## WORK REQUEST
Could you set down every record exactly as it appears?

··· INFORMATION SUPPLIED ···

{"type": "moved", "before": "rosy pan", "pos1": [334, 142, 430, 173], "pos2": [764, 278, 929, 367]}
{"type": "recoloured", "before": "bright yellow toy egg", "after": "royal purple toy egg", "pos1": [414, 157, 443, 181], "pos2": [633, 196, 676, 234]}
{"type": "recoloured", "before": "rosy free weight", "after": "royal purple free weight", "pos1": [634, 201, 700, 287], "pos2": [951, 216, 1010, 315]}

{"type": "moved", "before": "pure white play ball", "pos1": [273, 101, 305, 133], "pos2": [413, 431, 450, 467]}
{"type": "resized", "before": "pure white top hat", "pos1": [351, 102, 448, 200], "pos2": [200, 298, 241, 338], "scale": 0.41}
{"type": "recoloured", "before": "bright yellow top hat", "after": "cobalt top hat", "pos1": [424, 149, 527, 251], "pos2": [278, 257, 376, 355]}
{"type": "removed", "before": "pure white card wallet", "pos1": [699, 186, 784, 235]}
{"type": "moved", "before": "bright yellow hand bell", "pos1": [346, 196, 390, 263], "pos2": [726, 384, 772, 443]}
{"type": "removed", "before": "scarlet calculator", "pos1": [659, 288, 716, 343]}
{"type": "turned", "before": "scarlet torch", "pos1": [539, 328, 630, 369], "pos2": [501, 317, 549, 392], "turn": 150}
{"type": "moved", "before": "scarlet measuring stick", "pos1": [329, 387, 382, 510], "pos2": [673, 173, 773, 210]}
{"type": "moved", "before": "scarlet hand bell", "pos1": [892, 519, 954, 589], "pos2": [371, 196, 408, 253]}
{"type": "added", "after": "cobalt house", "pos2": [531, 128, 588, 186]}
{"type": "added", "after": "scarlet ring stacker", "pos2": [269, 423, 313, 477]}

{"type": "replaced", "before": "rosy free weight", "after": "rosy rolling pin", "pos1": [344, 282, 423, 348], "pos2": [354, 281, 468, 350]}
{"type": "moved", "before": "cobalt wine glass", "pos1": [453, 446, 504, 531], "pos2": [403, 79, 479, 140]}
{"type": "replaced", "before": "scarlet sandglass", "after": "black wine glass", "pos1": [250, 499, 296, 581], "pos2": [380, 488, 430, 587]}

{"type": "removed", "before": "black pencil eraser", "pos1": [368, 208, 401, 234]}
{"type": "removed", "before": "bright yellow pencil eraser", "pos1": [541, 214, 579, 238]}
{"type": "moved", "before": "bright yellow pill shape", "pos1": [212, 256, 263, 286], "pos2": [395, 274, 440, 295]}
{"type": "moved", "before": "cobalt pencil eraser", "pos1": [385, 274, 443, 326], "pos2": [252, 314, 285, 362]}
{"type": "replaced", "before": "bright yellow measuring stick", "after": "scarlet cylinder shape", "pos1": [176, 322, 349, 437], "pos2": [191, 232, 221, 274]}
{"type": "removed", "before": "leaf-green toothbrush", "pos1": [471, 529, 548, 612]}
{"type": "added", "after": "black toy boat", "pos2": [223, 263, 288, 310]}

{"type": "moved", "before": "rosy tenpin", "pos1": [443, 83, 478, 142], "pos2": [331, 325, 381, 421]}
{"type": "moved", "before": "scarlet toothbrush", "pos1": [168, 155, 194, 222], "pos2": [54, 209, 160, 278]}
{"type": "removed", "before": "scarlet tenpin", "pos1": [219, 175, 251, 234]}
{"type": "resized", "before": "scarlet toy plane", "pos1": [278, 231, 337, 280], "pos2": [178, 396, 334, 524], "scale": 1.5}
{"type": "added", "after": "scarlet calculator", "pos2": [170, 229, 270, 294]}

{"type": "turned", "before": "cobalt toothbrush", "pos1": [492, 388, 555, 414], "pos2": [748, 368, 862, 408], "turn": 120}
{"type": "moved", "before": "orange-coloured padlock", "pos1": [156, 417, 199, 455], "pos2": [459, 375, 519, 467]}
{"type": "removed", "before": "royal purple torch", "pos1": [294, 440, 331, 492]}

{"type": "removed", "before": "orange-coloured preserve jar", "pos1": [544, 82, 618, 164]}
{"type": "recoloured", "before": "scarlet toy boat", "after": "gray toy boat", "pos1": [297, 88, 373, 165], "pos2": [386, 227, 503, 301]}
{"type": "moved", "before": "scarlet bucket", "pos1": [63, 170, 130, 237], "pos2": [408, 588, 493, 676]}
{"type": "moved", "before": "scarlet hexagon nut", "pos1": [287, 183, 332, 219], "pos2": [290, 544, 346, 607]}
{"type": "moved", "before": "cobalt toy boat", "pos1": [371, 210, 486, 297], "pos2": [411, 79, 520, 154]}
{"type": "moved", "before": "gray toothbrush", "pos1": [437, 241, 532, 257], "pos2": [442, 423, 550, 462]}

···

## WRITTEN ANSWER
{"type": "moved", "before": "rosy pan", "pos1": [334, 142, 430, 173], "pos2": [764, 278, 929, 367]}
{"type": "recoloured", "before": "bright yellow toy egg", "after": "royal purple toy egg", "pos1": [414, 157, 443, 181], "pos2": [633, 196, 676, 234]}
{"type": "recoloured", "before": "rosy free weight", "after": "royal purple free weight", "pos1": [634, 201, 700, 287], "pos2": [951, 216, 1010, 315]}

{"type": "moved", "before": "pure white play ball", "pos1": [273, 101, 305, 133], "pos2": [413, 431, 450, 467]}
{"type": "resized", "before": "pure white top hat", "pos1": [351, 102, 448, 200], "pos2": [200, 298, 241, 338], "scale": 0.41}
{"type": "recoloured", "before": "bright yellow top hat", "after": "cobalt top hat", "pos1": [424, 149, 527, 251], "pos2": [278, 257, 376, 355]}
{"type": "removed", "before": "pure white card wallet", "pos1": [699, 186, 784, 235]}
{"type": "moved", "before": "bright yellow hand bell", "pos1": [346, 196, 390, 263], "pos2": [726, 384, 772, 443]}
{"type": "removed", "before": "scarlet calculator", "pos1": [659, 288, 716, 343]}
{"type": "turned", "before": "scarlet torch", "pos1": [539, 328, 630, 369], "pos2": [501, 317, 549, 392], "turn": 150}
{"type": "moved", "before": "scarlet measuring stick", "pos1": [329, 387, 382, 510], "pos2": [673, 173, 773, 210]}
{"type": "moved", "before": "scarlet hand bell", "pos1": [892, 519, 954, 589], "pos2": [371, 196, 408, 253]}
{"type": "added", "after": "cobalt house", "pos2": [531, 128, 588, 186]}
{"type": "added", "after": "scarlet ring stacker", "pos2": [269, 423, 313, 477]}

{"type": "replaced", "before": "rosy free weight", "after": "rosy rolling pin", "pos1": [344, 282, 423, 348], "pos2": [354, 281, 468, 350]}
{"type": "moved", "before": "cobalt wine glass", "pos1": [453, 446, 504, 531], "pos2": [403, 79, 479, 140]}
{"type": "replaced", "before": "scarlet sandglass", "after": "black wine glass", "pos1": [250, 499, 296, 581], "pos2": [380, 488, 430, 587]}

{"type": "removed", "before": "black pencil eraser", "pos1": [368, 208, 401, 234]}
{"type": "removed", "before": "bright yellow pencil eraser", "pos1": [541, 214, 579, 238]}
{"type": "moved", "before": "bright yellow pill shape", "pos1": [212, 256, 263, 286], "pos2": [395, 274, 440, 295]}
{"type": "moved", "before": "cobalt pencil eraser", "pos1": [385, 274, 443, 326], "pos2": [252, 314, 285, 362]}
{"type": "replaced", "before": "bright yellow measuring stick", "after": "scarlet cylinder shape", "pos1": [176, 322, 349, 437], "pos2": [191, 232, 221, 274]}
{"type": "removed", "before": "leaf-green toothbrush", "pos1": [471, 529, 548, 612]}
{"type": "added", "after": "black toy boat", "pos2": [223, 263, 288, 310]}

{"type": "moved", "before": "rosy tenpin", "pos1": [443, 83, 478, 142], "pos2": [331, 325, 381, 421]}
{"type": "moved", "before": "scarlet toothbrush", "pos1": [168, 155, 194, 222], "pos2": [54, 209, 160, 278]}
{"type": "removed", "before": "scarlet tenpin", "pos1": [219, 175, 251, 234]}
{"type": "resized", "before": "scarlet toy plane", "pos1": [278, 231, 337, 280], "pos2": [178, 396, 334, 524], "scale": 1.5}
{"type": "added", "after": "scarlet calculator", "pos2": [170, 229, 270, 294]}

{"type": "turned", "before": "cobalt toothbrush", "pos1": [492, 388, 555, 414], "pos2": [748, 368, 862, 408], "turn": 120}
{"type": "moved", "before": "orange-coloured padlock", "pos1": [156, 417, 199, 455], "pos2": [459, 375, 519, 467]}
{"type": "removed", "before": "royal purple torch", "pos1": [294, 440, 331, 492]}

{"type": "removed", "before": "orange-coloured preserve jar", "pos1": [544, 82, 618, 164]}
{"type": "recoloured", "before": "scarlet toy boat", "after": "gray toy boat", "pos1": [297, 88, 373, 165], "pos2": [386, 227, 503, 301]}
{"type": "moved", "before": "scarlet bucket", "pos1": [63, 170, 130, 237], "pos2": [408, 588, 493, 676]}
{"type": "moved", "before": "scarlet hexagon nut", "pos1": [287, 183, 332, 219], "pos2": [290, 544, 346, 607]}
{"type": "moved", "before": "cobalt toy boat", "pos1": [371, 210, 486, 297], "pos2": [411, 79, 520, 154]}
{"type": "moved", "before": "gray toothbrush", "pos1": [437, 241, 532, 257], "pos2": [442, 423, 550, 462]}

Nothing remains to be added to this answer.